(The input begins)

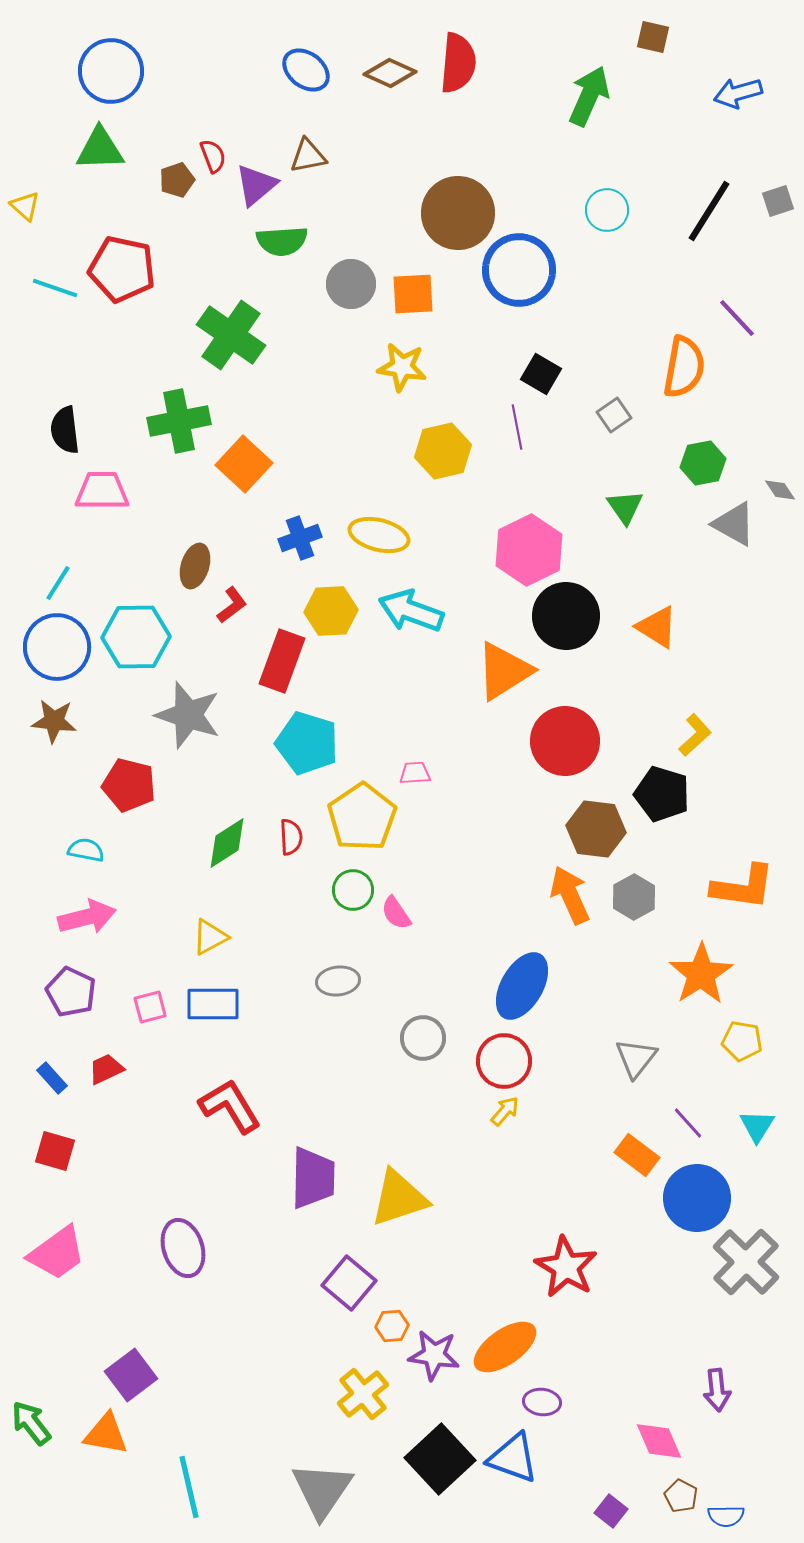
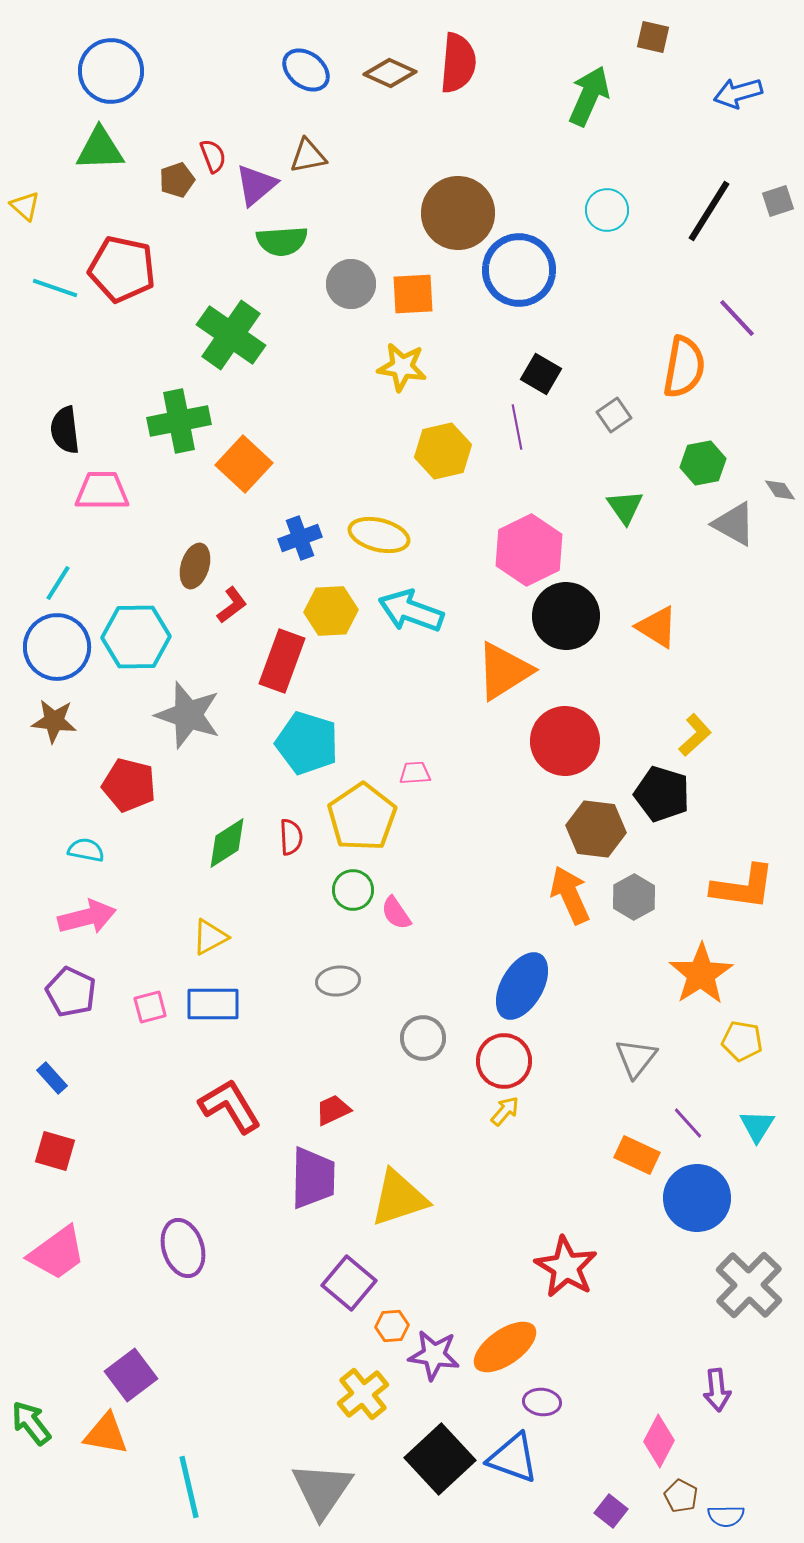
red trapezoid at (106, 1069): moved 227 px right, 41 px down
orange rectangle at (637, 1155): rotated 12 degrees counterclockwise
gray cross at (746, 1262): moved 3 px right, 23 px down
pink diamond at (659, 1441): rotated 51 degrees clockwise
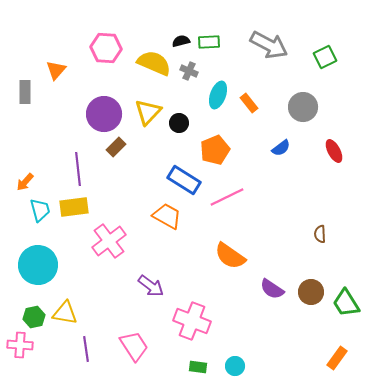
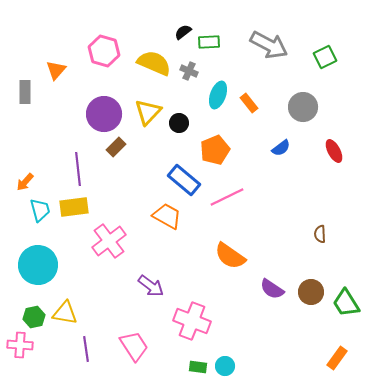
black semicircle at (181, 41): moved 2 px right, 9 px up; rotated 24 degrees counterclockwise
pink hexagon at (106, 48): moved 2 px left, 3 px down; rotated 12 degrees clockwise
blue rectangle at (184, 180): rotated 8 degrees clockwise
cyan circle at (235, 366): moved 10 px left
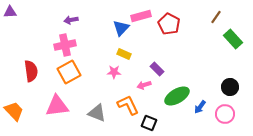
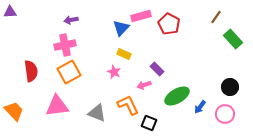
pink star: rotated 24 degrees clockwise
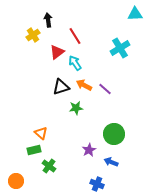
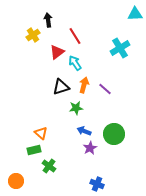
orange arrow: rotated 77 degrees clockwise
purple star: moved 1 px right, 2 px up
blue arrow: moved 27 px left, 31 px up
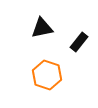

(The input ends)

Task item.
Write out verbatim the lines from the one containing "purple star: moved 1 px right, 2 px up" through the last line of the listing above, and no other lines; omit pictures.

Output for this task.
purple star: moved 1 px right, 2 px up
blue arrow: moved 27 px left, 31 px up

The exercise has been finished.